_TASK TO COMPLETE:_
Without pictures, return the lines from the one containing "red fish: 5 -> 8" through the last line of the data below, exactly.

_SOURCE RECORDS:_
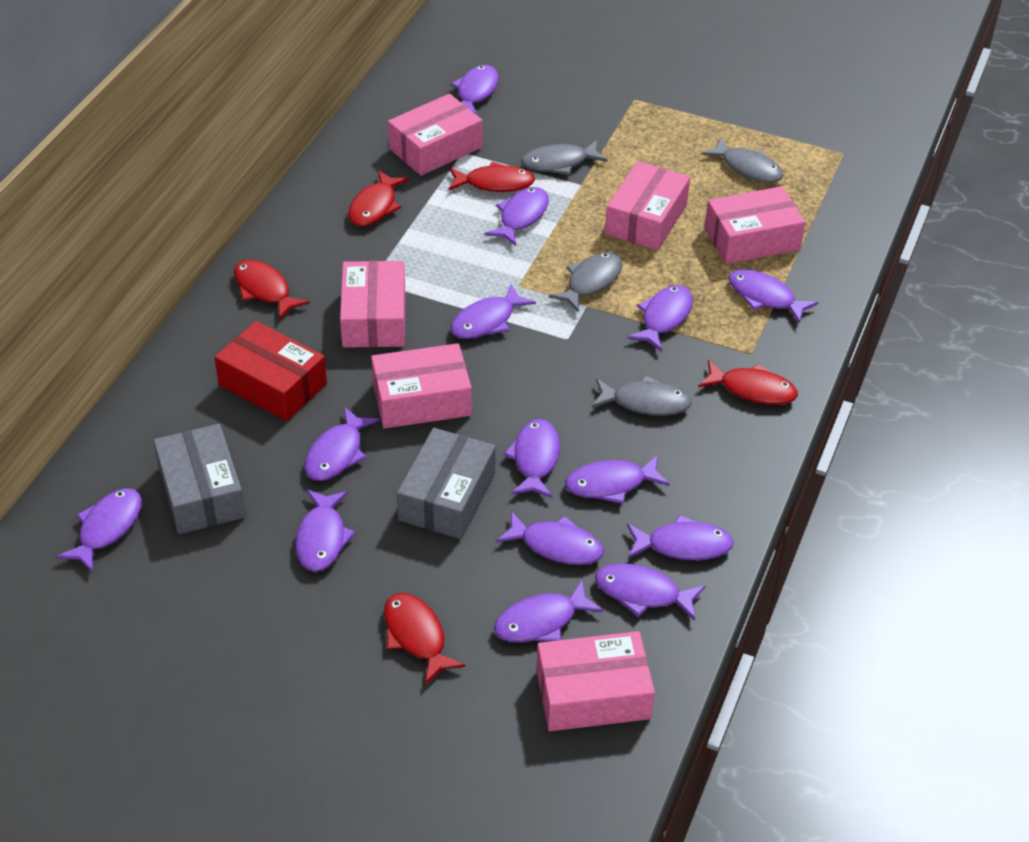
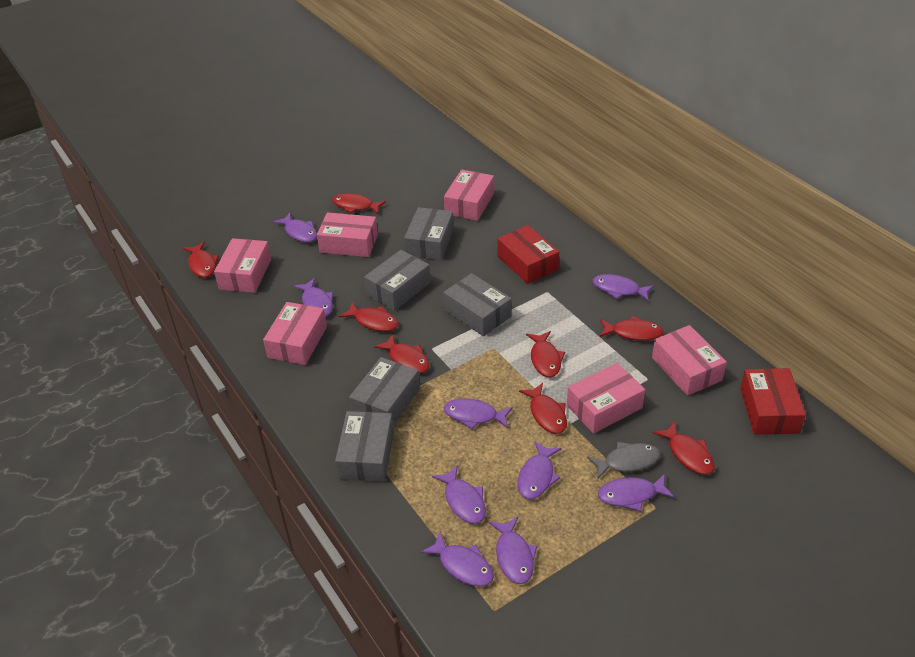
grey box: 2 -> 5
grey fish: 4 -> 1
purple fish: 14 -> 9
red box: 1 -> 2
red fish: 5 -> 8

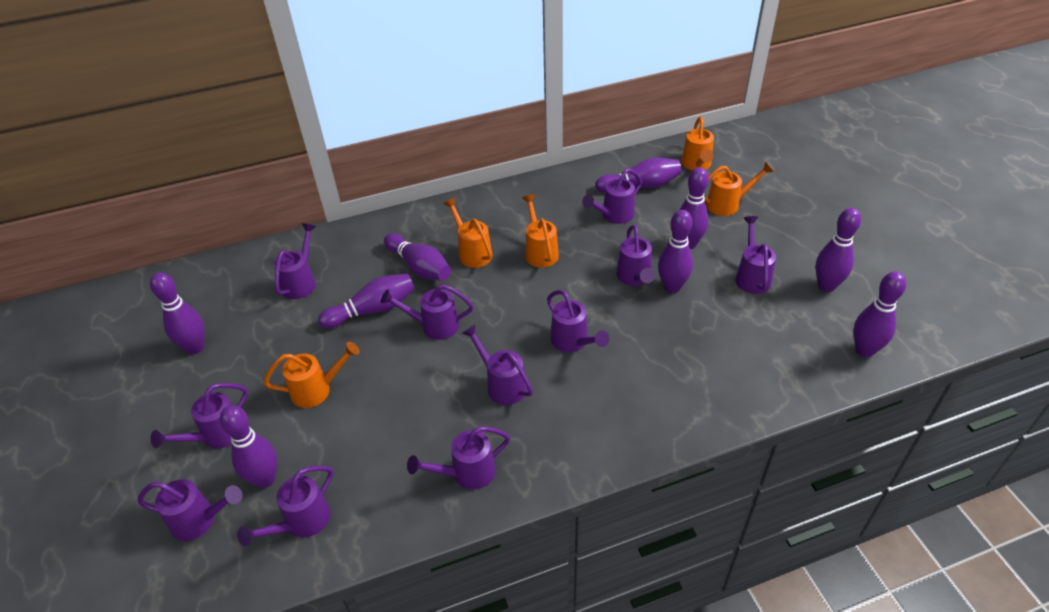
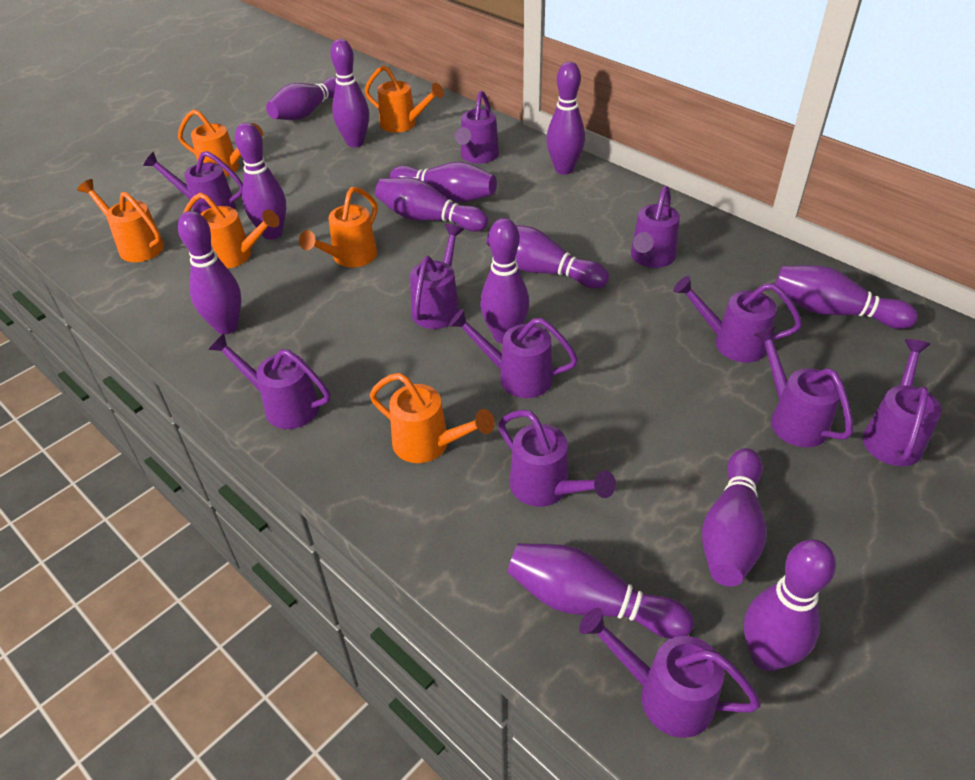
orange watering can: 5 -> 6
purple bowling pin: 9 -> 13

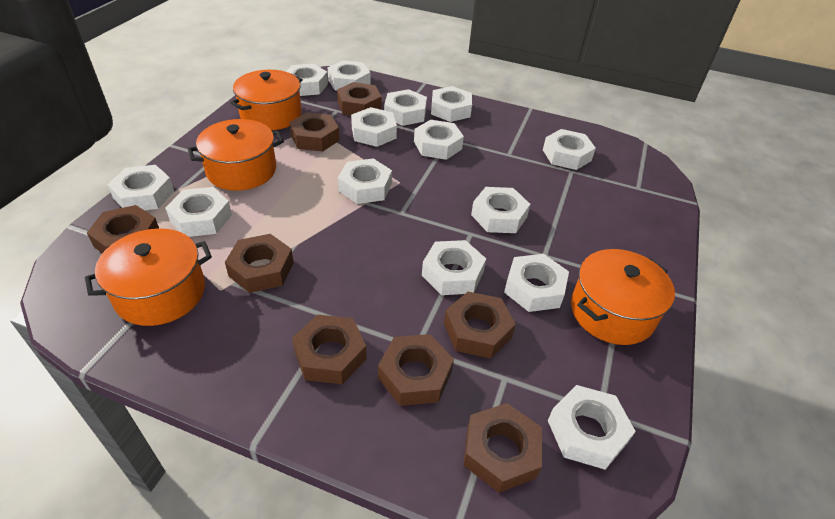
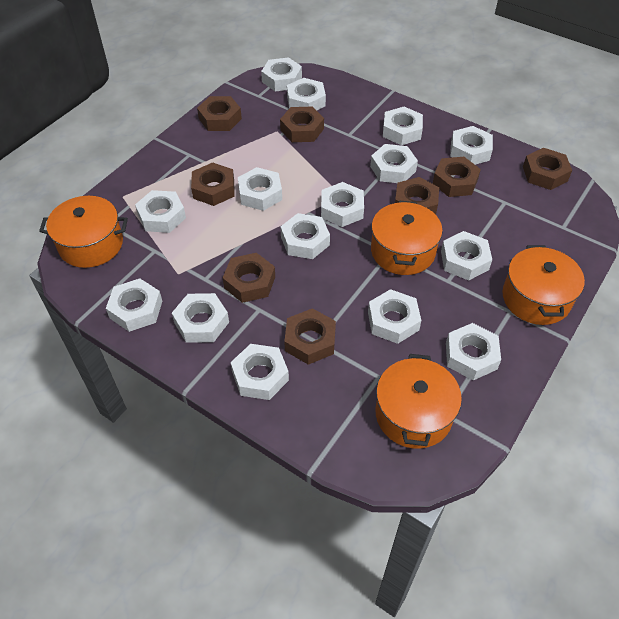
white nut: 14 -> 15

_ANSWER TO THE PROBLEM:_
red fish: 5 -> 8

orange watering can: 5 -> 6
purple bowling pin: 9 -> 13

white nut: 14 -> 15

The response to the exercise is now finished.